Start of Data to examine

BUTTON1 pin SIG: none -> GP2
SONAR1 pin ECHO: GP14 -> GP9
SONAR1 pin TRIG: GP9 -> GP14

End of Data to examine
Start of Data to examine

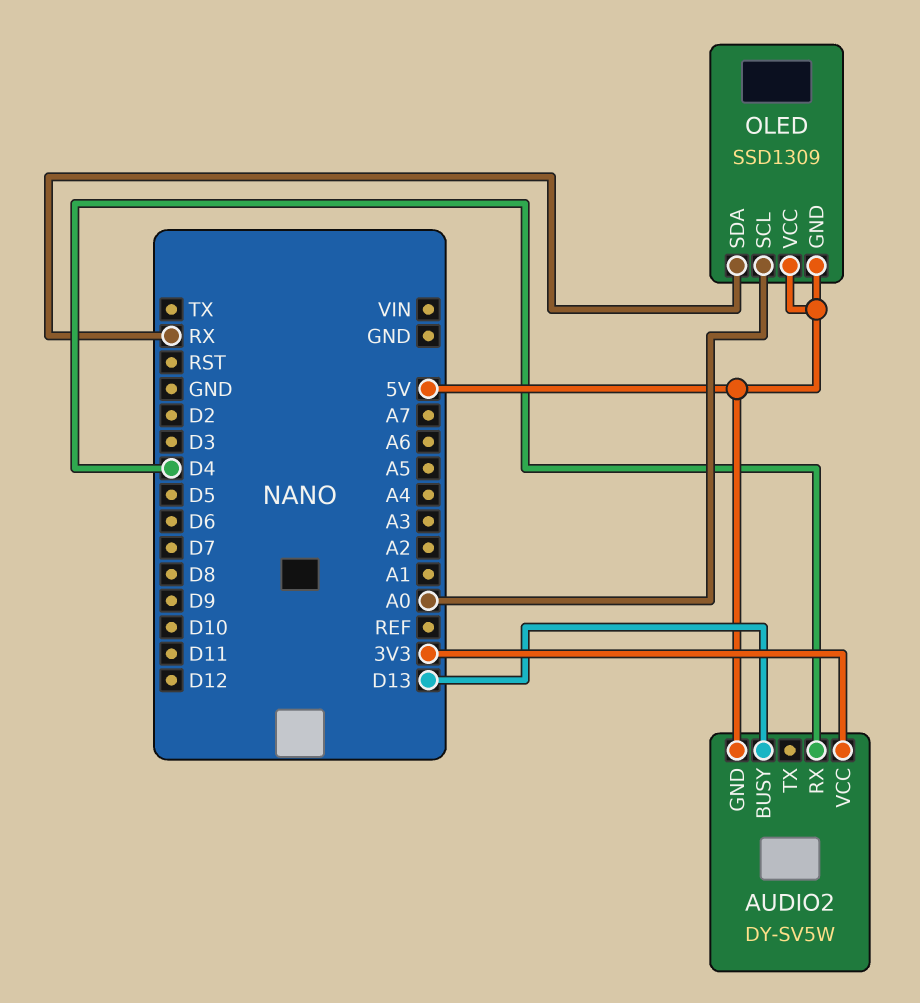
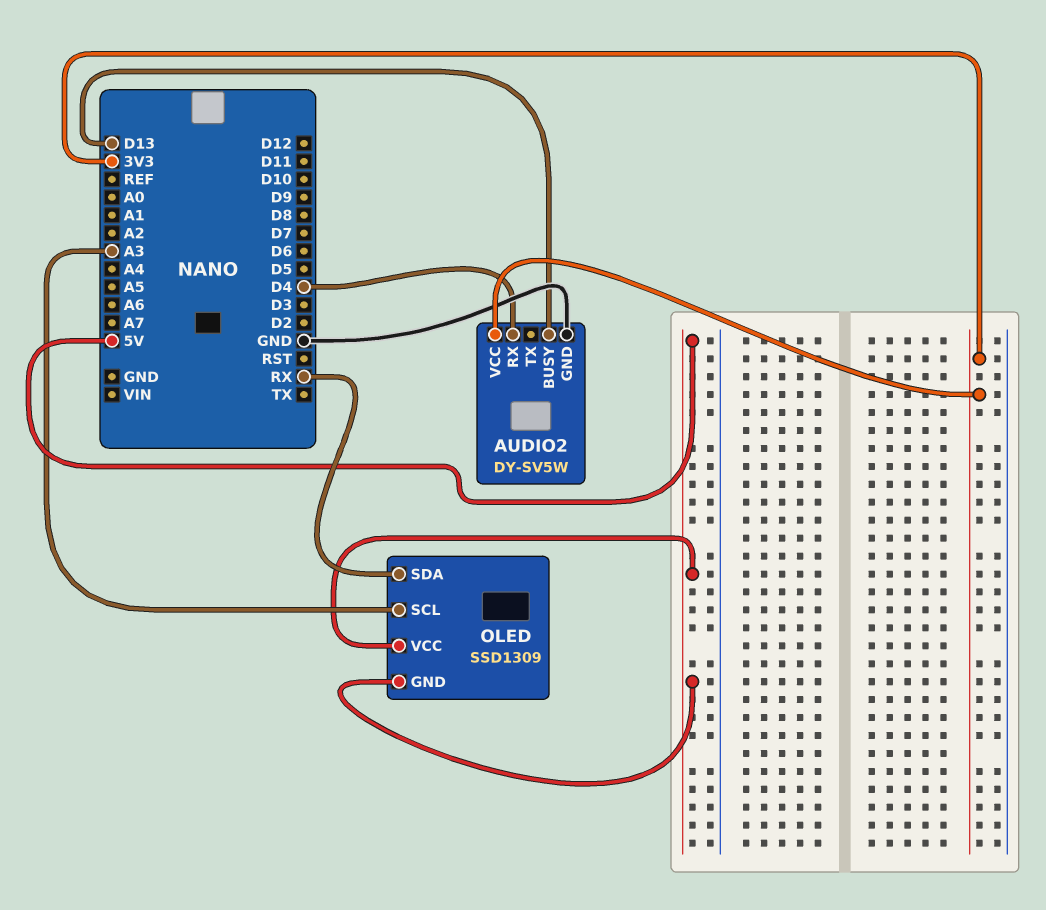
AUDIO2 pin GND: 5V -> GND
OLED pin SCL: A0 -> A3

End of Data to examine
Start of Data to examine

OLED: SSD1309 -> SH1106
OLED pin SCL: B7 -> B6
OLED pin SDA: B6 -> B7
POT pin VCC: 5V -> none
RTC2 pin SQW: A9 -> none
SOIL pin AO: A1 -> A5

End of Data to examine

The range runs from the line above containing "OLED pin SDA: B6 -> B7" to the line containing "SOIL pin AO: A1 -> A5", inclusive. Restate those lines word for word and no others.

> **Final answer**
OLED pin SDA: B6 -> B7
POT pin VCC: 5V -> none
RTC2 pin SQW: A9 -> none
SOIL pin AO: A1 -> A5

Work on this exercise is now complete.